● Your task:
Your reply must be one number: the count of lines in the data below that contain "plus".

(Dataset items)
○ ○ ○ ○ ○ ○ ○

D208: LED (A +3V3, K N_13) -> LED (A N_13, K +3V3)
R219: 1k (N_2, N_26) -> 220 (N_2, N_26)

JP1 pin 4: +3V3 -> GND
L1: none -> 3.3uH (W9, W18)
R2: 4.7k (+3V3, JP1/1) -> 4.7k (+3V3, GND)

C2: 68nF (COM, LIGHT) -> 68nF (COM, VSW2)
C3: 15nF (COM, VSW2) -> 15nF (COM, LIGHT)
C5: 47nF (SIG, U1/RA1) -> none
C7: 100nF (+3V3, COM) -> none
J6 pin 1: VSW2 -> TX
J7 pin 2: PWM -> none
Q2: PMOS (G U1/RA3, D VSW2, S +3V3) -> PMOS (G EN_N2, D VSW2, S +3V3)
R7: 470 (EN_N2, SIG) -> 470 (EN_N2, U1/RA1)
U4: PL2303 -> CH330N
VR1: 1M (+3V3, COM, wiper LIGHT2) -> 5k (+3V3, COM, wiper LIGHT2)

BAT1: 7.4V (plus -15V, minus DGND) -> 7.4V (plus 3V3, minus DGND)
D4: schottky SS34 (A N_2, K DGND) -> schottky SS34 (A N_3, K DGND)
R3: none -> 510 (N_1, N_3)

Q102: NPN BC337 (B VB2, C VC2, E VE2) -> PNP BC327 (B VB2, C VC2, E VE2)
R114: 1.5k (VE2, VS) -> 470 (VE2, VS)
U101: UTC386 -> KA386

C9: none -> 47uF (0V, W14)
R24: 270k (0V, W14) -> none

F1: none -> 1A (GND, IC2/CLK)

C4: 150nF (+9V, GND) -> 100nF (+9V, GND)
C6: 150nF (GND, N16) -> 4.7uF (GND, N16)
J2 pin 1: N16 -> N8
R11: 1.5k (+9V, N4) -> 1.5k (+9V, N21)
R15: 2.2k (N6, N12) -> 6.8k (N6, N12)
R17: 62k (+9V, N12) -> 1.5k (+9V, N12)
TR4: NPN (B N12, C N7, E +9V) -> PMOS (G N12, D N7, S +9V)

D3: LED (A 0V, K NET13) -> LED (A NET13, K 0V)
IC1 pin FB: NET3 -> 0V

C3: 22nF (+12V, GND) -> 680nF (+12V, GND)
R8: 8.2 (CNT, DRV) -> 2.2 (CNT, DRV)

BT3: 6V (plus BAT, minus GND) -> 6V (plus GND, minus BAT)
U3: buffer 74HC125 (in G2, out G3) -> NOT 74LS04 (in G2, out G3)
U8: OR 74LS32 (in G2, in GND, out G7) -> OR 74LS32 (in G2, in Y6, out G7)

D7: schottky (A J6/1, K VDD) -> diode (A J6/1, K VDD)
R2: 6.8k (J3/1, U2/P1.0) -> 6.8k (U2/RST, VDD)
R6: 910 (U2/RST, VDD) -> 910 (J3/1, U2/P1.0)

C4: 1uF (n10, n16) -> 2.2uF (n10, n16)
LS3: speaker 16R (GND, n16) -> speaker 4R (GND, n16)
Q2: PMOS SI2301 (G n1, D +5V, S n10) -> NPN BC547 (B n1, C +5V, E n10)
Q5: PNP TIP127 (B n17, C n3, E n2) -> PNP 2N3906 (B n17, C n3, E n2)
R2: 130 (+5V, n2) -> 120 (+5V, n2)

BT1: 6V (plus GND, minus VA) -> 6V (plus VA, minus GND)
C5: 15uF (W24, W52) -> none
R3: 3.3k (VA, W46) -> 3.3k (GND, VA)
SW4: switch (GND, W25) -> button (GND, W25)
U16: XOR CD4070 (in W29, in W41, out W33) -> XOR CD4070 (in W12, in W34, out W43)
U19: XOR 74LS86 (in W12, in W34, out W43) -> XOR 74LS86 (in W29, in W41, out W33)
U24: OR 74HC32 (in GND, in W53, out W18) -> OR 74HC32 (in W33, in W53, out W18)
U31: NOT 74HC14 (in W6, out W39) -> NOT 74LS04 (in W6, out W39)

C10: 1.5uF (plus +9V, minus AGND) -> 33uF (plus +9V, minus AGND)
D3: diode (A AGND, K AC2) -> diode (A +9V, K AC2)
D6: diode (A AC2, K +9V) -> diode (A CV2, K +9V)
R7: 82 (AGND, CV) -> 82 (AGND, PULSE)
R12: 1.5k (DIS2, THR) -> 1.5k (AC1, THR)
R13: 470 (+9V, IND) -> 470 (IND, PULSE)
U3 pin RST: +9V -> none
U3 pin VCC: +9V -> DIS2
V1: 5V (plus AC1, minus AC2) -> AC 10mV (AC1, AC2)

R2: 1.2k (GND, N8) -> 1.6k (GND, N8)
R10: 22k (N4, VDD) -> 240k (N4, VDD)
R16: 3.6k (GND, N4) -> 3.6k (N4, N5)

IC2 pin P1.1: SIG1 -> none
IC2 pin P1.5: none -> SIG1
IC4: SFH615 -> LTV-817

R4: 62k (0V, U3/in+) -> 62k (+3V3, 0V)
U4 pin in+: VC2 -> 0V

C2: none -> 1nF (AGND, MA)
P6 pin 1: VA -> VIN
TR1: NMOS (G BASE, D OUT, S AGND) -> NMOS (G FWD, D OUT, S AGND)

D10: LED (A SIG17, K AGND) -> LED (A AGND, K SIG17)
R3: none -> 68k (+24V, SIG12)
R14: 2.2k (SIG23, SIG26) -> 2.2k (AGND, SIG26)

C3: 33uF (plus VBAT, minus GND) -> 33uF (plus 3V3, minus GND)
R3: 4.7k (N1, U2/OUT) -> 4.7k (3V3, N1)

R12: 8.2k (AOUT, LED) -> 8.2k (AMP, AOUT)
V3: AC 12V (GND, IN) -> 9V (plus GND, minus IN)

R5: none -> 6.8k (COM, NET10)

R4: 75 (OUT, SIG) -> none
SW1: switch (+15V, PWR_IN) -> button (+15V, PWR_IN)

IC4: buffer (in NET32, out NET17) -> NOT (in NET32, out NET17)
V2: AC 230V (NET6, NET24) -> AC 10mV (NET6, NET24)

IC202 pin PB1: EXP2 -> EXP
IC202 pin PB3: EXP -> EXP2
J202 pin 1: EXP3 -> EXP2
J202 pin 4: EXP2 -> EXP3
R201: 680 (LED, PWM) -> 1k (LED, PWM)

○ ○ ○ ○ ○ ○ ○

● Solution for this problem:
7